--- Data provided Enclosed Below ---

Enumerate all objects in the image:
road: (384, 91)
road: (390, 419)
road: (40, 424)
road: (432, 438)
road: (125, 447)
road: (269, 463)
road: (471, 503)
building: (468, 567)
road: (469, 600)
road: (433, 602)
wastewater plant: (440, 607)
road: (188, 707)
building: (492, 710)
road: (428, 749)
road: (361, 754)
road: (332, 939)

--- End of Enclosed Data provided ---

Exercise
Make sure every record is repeated exactly.

Exercise response
Enumerate all objects in the image:
road: (384, 91)
road: (390, 419)
road: (40, 424)
road: (432, 438)
road: (125, 447)
road: (269, 463)
road: (471, 503)
building: (468, 567)
road: (469, 600)
road: (433, 602)
wastewater plant: (440, 607)
road: (188, 707)
building: (492, 710)
road: (428, 749)
road: (361, 754)
road: (332, 939)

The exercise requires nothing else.